→ **WHAT THE TASK ASKS**
Please tally the lines of the records that contain "black" and send back only the total.

========================================================================

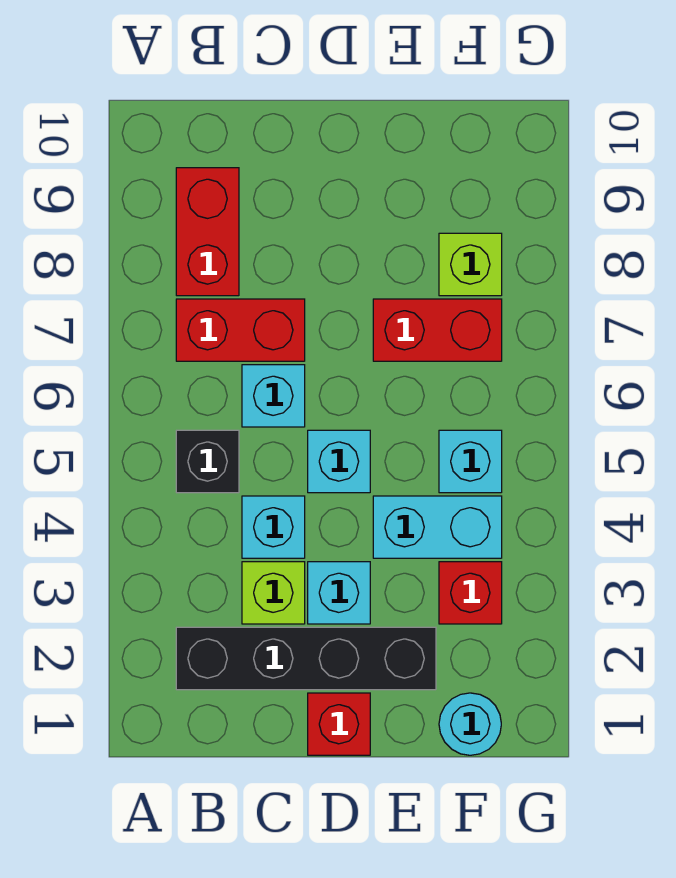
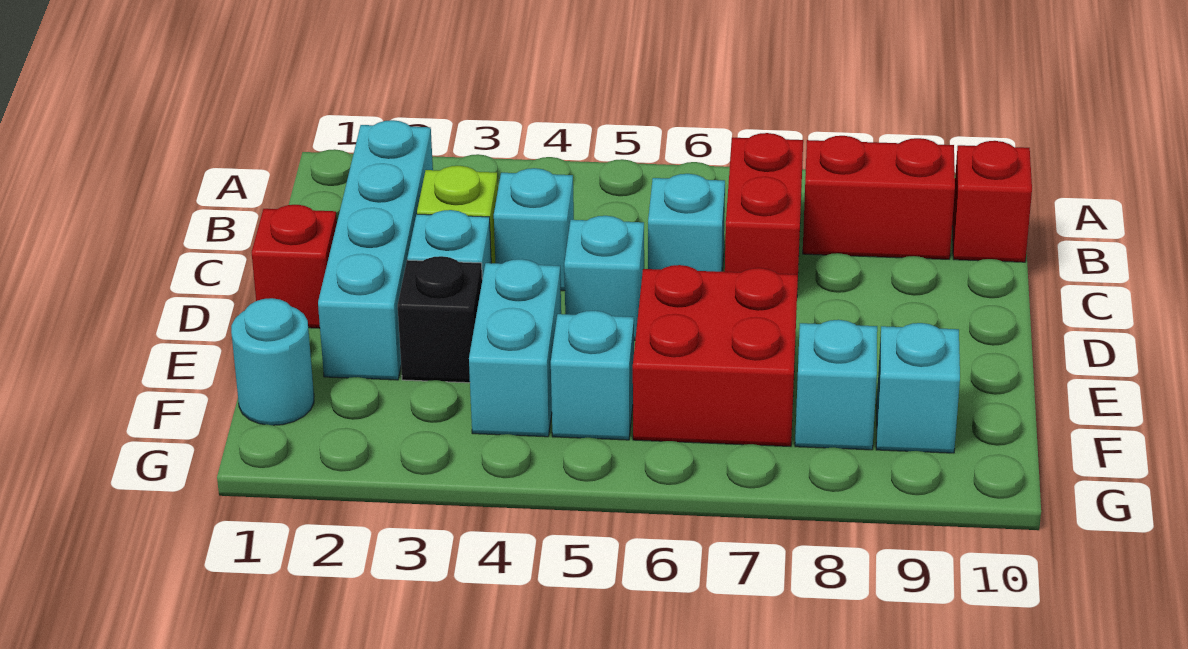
black brick B2:E2 level 1 -> cyan brick B2:E2 level 1
black brick B5 level 1 -> black brick E3 level 1
red brick E7:F7 level 1 -> red brick E6:F7 level 1
red brick F3 level 1 -> red brick B10 level 1
lime brick F8 level 1 -> cyan brick F8 level 1
none -> cyan brick F9 level 1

========================================================================

→ **RESPONSE BOX**
2